Repeat, line for line, the entries printed below.

## [DATA LISTING]

= = = =

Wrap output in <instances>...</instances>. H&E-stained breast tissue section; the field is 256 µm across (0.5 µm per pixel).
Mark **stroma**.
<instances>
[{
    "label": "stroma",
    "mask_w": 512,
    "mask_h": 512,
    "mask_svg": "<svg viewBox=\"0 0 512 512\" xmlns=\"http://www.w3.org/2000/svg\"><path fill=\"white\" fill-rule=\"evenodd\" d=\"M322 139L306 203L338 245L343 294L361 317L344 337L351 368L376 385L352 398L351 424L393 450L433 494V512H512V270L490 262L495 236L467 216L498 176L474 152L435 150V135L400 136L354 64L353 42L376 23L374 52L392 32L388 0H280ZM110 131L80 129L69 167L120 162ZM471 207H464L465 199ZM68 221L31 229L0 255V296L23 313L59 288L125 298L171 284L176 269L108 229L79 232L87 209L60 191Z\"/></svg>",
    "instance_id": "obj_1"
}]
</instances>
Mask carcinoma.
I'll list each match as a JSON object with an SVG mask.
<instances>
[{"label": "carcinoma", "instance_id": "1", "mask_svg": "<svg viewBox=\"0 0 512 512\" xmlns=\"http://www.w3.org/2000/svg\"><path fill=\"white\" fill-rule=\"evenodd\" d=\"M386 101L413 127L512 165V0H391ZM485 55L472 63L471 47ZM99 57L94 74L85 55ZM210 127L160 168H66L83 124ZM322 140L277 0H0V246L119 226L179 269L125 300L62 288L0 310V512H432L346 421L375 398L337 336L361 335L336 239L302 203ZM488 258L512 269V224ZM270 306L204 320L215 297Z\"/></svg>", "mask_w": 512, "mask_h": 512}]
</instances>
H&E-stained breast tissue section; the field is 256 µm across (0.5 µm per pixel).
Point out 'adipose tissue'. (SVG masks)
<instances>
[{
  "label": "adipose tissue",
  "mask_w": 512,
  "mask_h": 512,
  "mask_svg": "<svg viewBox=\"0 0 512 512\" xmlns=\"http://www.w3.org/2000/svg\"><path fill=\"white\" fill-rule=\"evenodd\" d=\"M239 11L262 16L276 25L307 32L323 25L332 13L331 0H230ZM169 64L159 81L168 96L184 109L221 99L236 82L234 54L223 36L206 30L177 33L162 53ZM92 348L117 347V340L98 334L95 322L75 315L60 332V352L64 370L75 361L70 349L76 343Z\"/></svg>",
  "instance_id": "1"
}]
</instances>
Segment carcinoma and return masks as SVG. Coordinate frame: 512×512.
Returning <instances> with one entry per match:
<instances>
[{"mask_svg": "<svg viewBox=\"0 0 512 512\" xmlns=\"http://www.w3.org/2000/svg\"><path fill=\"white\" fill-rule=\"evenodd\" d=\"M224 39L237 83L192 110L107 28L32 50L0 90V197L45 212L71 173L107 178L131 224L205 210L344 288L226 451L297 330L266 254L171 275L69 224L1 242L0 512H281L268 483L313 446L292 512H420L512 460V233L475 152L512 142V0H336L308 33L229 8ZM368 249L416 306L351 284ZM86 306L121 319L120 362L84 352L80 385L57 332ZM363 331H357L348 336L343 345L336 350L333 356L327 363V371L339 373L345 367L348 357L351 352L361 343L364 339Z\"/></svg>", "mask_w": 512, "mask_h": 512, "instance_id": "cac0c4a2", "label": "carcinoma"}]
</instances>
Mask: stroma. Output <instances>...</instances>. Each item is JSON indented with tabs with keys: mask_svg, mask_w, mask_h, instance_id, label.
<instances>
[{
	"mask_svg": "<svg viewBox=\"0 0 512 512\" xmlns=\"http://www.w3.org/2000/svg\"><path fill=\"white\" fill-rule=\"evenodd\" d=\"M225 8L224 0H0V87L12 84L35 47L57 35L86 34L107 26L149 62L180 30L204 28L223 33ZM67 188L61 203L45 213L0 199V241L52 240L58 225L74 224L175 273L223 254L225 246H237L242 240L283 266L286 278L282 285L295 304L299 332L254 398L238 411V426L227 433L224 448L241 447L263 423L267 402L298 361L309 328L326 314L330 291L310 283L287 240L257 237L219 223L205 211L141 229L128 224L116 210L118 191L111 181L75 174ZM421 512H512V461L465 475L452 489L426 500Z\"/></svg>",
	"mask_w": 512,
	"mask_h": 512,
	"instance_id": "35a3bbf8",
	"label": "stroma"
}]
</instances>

= = = =

## [RESPONSE]
Wrap output in <instances>...</instances>. H&E-stained breast tissue section; the field is 256 µm across (0.5 µm per pixel).
Mark **stroma**.
<instances>
[{
    "label": "stroma",
    "mask_w": 512,
    "mask_h": 512,
    "mask_svg": "<svg viewBox=\"0 0 512 512\" xmlns=\"http://www.w3.org/2000/svg\"><path fill=\"white\" fill-rule=\"evenodd\" d=\"M322 139L306 203L338 245L343 294L361 317L344 337L351 368L376 385L352 398L351 424L393 450L433 494V512H512V270L490 262L495 236L467 216L498 176L474 152L435 150V135L400 136L354 64L353 42L376 23L374 52L392 32L388 0H280ZM110 131L80 129L69 167L120 162ZM471 207H464L465 199ZM68 221L31 229L0 255V296L23 313L59 288L125 298L171 284L176 269L108 229L79 232L87 209L60 191Z\"/></svg>",
    "instance_id": "obj_1"
}]
</instances>
Mask carcinoma.
I'll list each match as a JSON object with an SVG mask.
<instances>
[{"label": "carcinoma", "instance_id": "1", "mask_svg": "<svg viewBox=\"0 0 512 512\" xmlns=\"http://www.w3.org/2000/svg\"><path fill=\"white\" fill-rule=\"evenodd\" d=\"M386 101L413 127L512 165V0H391ZM485 55L472 63L471 47ZM99 57L94 74L85 55ZM210 127L160 168H66L83 124ZM322 140L277 0H0V246L119 226L179 269L125 300L62 288L0 310V512H432L346 421L375 398L337 336L361 335L336 239L302 203ZM488 258L512 269V224ZM270 306L204 320L215 297Z\"/></svg>", "mask_w": 512, "mask_h": 512}]
</instances>
H&E-stained breast tissue section; the field is 256 µm across (0.5 µm per pixel).
Point out 'adipose tissue'. (SVG masks)
<instances>
[{
  "label": "adipose tissue",
  "mask_w": 512,
  "mask_h": 512,
  "mask_svg": "<svg viewBox=\"0 0 512 512\" xmlns=\"http://www.w3.org/2000/svg\"><path fill=\"white\" fill-rule=\"evenodd\" d=\"M239 11L262 16L276 25L307 32L323 25L332 13L331 0H230ZM169 64L159 81L168 96L184 109L221 99L236 82L234 54L223 36L206 30L177 33L162 53ZM92 348L117 347V340L98 334L95 322L75 315L60 332V352L64 370L75 361L70 349L76 343Z\"/></svg>",
  "instance_id": "1"
}]
</instances>
Segment carcinoma and return masks as SVG. Coordinate frame: 512×512.
Returning <instances> with one entry per match:
<instances>
[{"mask_svg": "<svg viewBox=\"0 0 512 512\" xmlns=\"http://www.w3.org/2000/svg\"><path fill=\"white\" fill-rule=\"evenodd\" d=\"M224 39L237 83L192 110L107 28L32 50L0 90V197L45 212L71 173L107 178L131 224L205 210L344 288L226 451L297 330L266 254L171 275L69 224L1 242L0 512H281L268 483L313 446L292 512H420L512 460V233L475 152L512 142V0H336L308 33L229 8ZM368 249L416 306L351 284ZM86 306L121 319L120 362L84 352L80 385L57 332ZM363 331H357L348 336L343 345L336 350L333 356L327 363V371L339 373L345 367L348 357L351 352L361 343L364 339Z\"/></svg>", "mask_w": 512, "mask_h": 512, "instance_id": "cac0c4a2", "label": "carcinoma"}]
</instances>
Mask: stroma. Output <instances>...</instances>. Each item is JSON indented with tabs with keys: mask_svg, mask_w, mask_h, instance_id, label.
<instances>
[{
	"mask_svg": "<svg viewBox=\"0 0 512 512\" xmlns=\"http://www.w3.org/2000/svg\"><path fill=\"white\" fill-rule=\"evenodd\" d=\"M225 8L224 0H0V87L12 84L35 47L57 35L86 34L107 26L149 62L180 30L204 28L223 33ZM67 188L61 203L45 213L0 199V241L52 240L58 225L74 224L175 273L223 254L225 246H237L242 240L283 266L286 278L282 285L295 304L299 332L254 398L238 411V426L227 433L224 448L241 447L263 423L267 402L298 361L309 328L326 314L330 291L310 283L287 240L257 237L219 223L205 211L141 229L128 224L116 210L118 191L111 181L75 174ZM421 512H512V461L465 475L452 489L426 500Z\"/></svg>",
	"mask_w": 512,
	"mask_h": 512,
	"instance_id": "35a3bbf8",
	"label": "stroma"
}]
</instances>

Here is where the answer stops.